[Coordinate-based change listings]
**********

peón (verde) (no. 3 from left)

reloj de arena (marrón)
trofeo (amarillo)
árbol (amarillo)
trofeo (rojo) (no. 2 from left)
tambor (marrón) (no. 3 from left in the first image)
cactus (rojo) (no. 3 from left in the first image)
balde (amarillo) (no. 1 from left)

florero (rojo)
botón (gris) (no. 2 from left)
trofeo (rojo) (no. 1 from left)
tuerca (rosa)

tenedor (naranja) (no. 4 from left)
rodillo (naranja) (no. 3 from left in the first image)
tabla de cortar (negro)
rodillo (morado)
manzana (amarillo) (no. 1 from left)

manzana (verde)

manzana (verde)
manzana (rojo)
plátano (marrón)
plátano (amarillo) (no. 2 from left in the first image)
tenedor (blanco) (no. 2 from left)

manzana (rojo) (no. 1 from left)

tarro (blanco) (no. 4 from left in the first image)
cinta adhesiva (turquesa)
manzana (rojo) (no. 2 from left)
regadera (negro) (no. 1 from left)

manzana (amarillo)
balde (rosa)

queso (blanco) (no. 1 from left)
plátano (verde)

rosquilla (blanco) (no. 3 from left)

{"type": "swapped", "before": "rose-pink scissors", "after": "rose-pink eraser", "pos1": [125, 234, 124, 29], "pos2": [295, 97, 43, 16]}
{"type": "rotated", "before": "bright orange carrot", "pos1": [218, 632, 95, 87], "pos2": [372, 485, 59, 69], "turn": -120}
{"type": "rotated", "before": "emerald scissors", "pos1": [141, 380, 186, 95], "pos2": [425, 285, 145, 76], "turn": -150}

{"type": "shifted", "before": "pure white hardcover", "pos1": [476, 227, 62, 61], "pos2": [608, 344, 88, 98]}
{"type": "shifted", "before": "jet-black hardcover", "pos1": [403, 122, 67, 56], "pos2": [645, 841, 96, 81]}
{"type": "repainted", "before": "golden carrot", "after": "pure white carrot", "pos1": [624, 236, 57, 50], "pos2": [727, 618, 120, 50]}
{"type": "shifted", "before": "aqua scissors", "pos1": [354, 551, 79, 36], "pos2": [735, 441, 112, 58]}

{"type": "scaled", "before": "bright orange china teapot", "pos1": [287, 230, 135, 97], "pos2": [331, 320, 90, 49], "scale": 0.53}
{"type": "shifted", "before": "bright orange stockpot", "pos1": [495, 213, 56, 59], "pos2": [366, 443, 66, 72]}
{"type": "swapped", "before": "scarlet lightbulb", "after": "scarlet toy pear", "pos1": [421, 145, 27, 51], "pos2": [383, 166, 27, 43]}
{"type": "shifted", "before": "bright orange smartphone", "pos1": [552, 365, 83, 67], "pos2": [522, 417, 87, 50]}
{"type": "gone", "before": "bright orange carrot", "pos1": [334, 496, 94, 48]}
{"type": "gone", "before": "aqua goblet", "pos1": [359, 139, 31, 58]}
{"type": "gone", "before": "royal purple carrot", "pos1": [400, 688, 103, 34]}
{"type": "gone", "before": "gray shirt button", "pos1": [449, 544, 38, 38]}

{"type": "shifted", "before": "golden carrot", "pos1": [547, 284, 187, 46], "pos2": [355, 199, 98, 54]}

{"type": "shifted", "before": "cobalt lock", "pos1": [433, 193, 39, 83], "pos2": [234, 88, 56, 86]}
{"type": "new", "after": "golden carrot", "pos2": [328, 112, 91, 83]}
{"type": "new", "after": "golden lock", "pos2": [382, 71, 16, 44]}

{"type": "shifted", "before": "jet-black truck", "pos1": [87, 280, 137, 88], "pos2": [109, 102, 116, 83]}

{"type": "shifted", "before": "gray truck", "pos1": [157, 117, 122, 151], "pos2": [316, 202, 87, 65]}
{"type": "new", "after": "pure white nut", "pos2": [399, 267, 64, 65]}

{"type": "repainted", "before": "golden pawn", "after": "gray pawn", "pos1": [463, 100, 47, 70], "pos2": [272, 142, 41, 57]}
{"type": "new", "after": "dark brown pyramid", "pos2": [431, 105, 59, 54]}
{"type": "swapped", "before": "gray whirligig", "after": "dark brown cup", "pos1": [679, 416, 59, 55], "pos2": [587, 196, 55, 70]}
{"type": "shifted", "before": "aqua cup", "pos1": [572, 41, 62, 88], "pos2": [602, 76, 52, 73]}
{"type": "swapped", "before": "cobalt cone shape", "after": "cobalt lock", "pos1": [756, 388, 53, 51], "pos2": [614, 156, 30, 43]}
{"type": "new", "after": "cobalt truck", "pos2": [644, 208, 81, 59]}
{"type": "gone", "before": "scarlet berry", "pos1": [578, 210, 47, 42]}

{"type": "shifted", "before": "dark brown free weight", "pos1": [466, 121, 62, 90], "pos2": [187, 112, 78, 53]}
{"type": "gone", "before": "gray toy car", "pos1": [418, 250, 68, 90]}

**********

→ **Task**
All lines with the word "swapped" need to be copied from the data above.

→ **Response area**
{"type": "swapped", "before": "rose-pink scissors", "after": "rose-pink eraser", "pos1": [125, 234, 124, 29], "pos2": [295, 97, 43, 16]}
{"type": "swapped", "before": "scarlet lightbulb", "after": "scarlet toy pear", "pos1": [421, 145, 27, 51], "pos2": [383, 166, 27, 43]}
{"type": "swapped", "before": "gray whirligig", "after": "dark brown cup", "pos1": [679, 416, 59, 55], "pos2": [587, 196, 55, 70]}
{"type": "swapped", "before": "cobalt cone shape", "after": "cobalt lock", "pos1": [756, 388, 53, 51], "pos2": [614, 156, 30, 43]}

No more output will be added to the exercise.